---------- Recorded data ----------
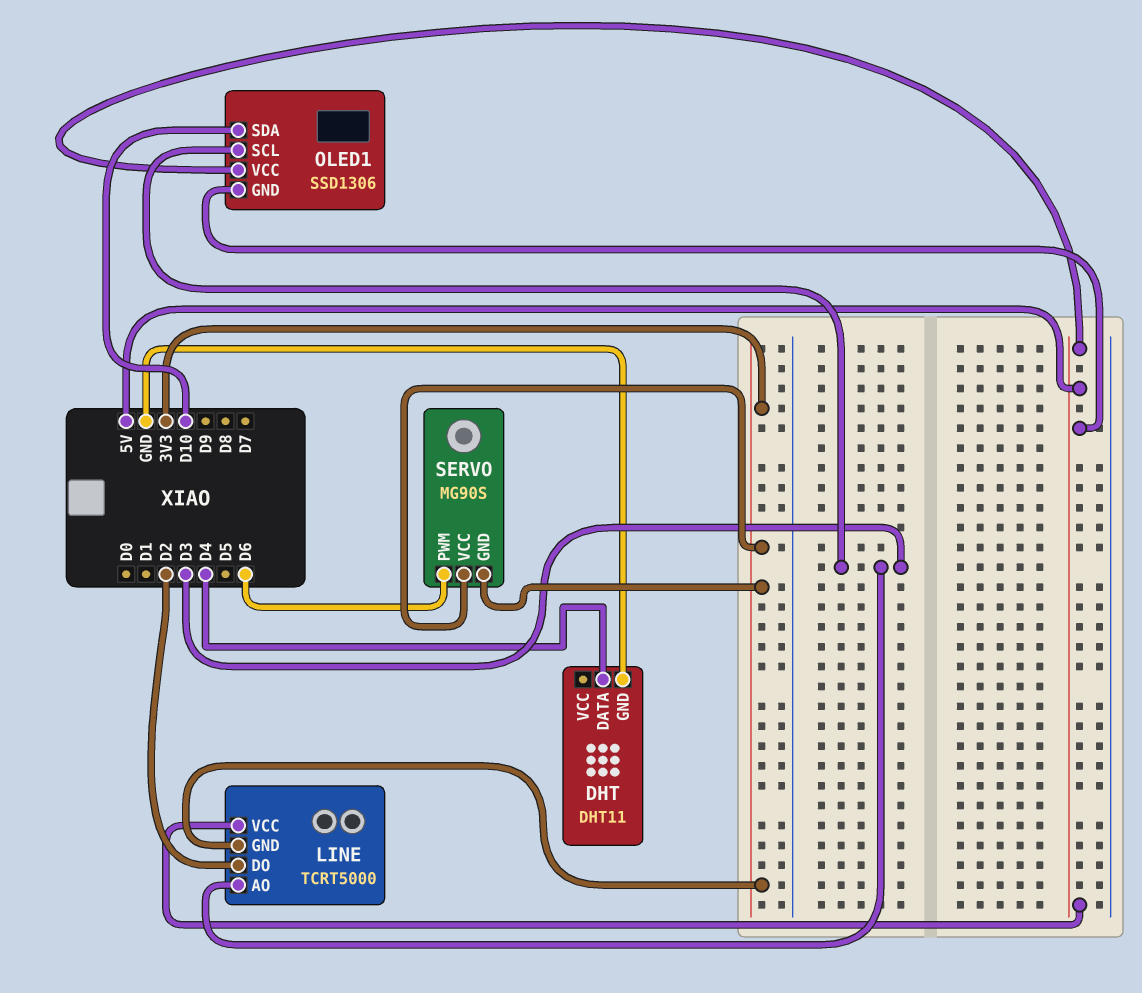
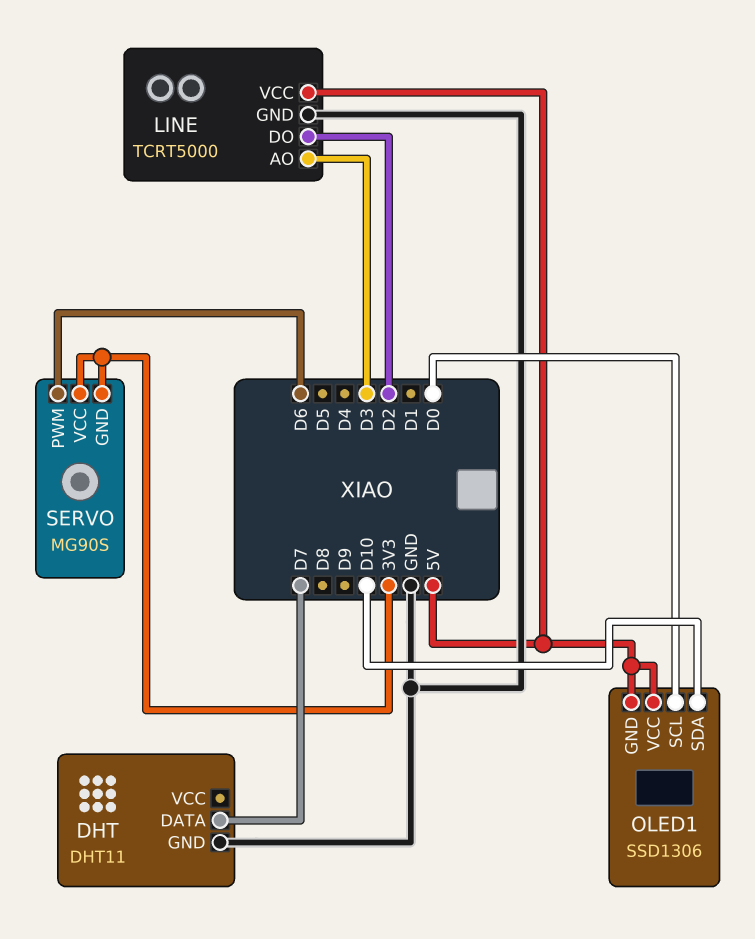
DHT pin DATA: D4 -> D7
LINE pin GND: 3V3 -> GND
OLED1 pin SCL: D3 -> D0

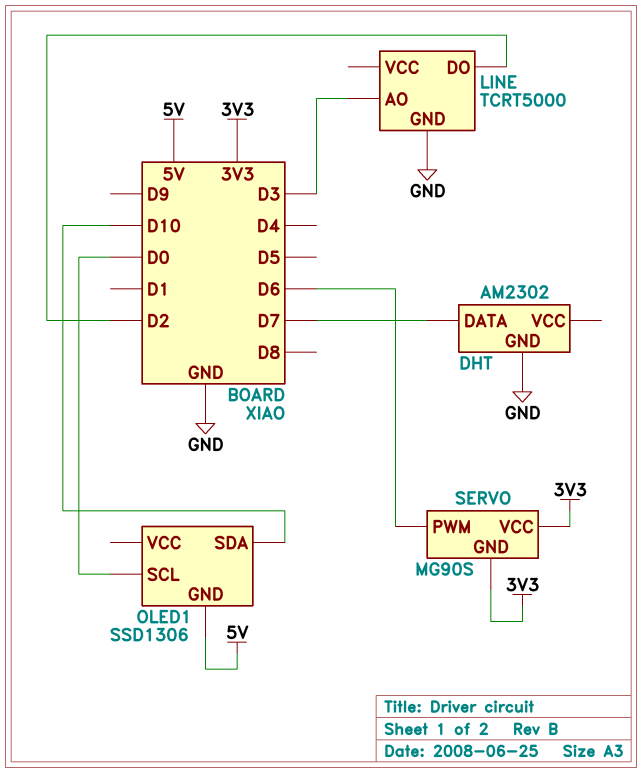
DHT: DHT11 -> AM2302
LINE pin VCC: 5V -> none
OLED1 pin VCC: 5V -> none

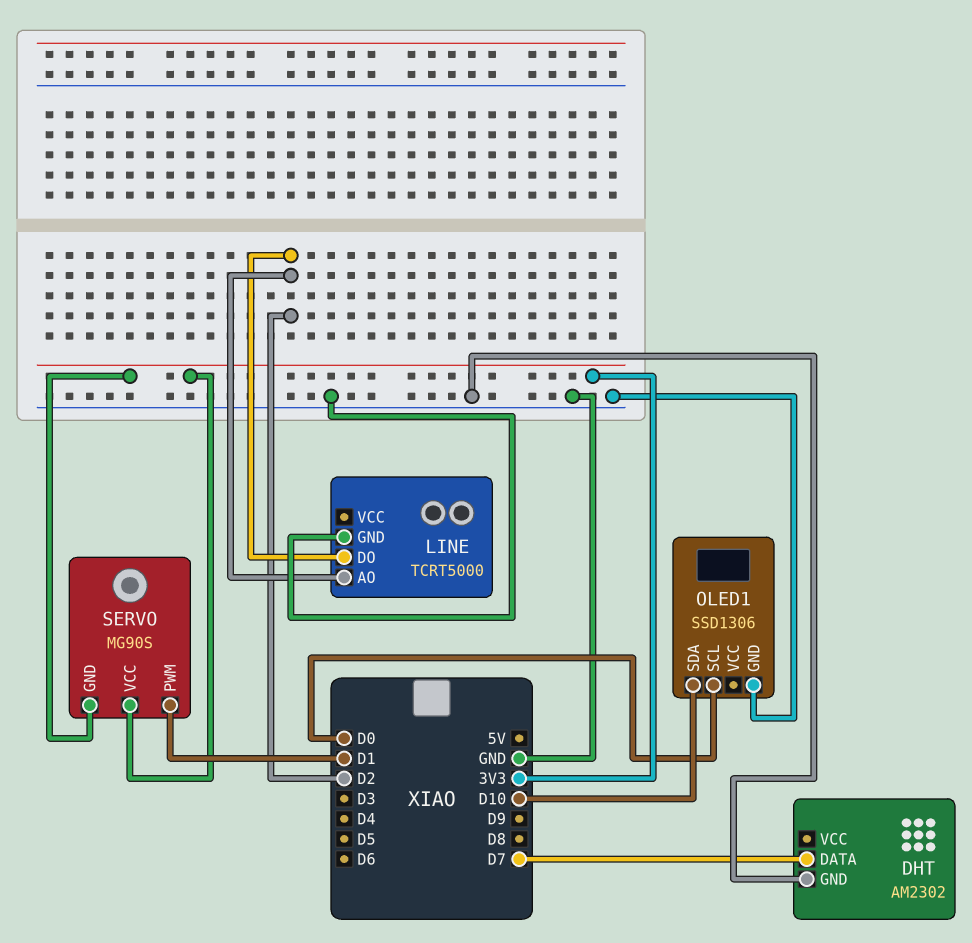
LINE pin AO: D3 -> D2
OLED1 pin GND: 5V -> GND
SERVO pin PWM: D6 -> D1

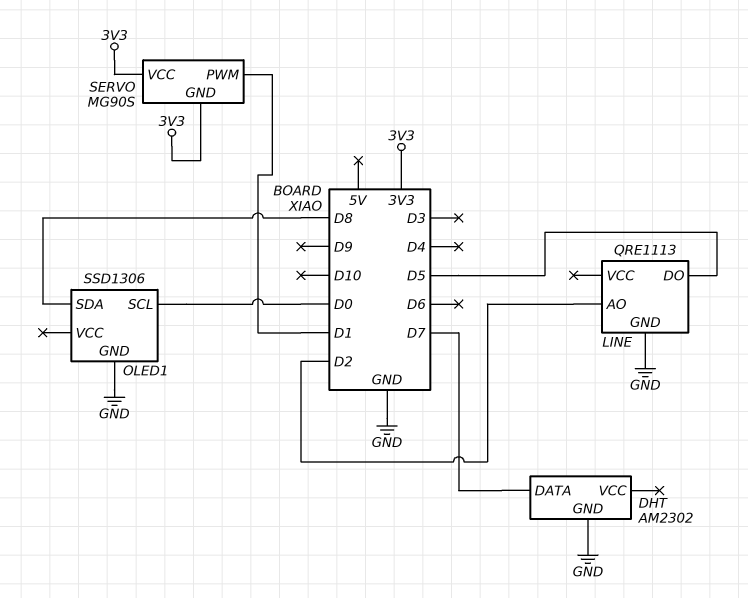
LINE: TCRT5000 -> QRE1113
LINE pin DO: D2 -> D5
OLED1 pin SDA: D10 -> D8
----------
> What you will do:
The result should be every line of the material that contains the word "none", so copy those lines.

> Expected answer:
LINE pin VCC: 5V -> none
OLED1 pin VCC: 5V -> none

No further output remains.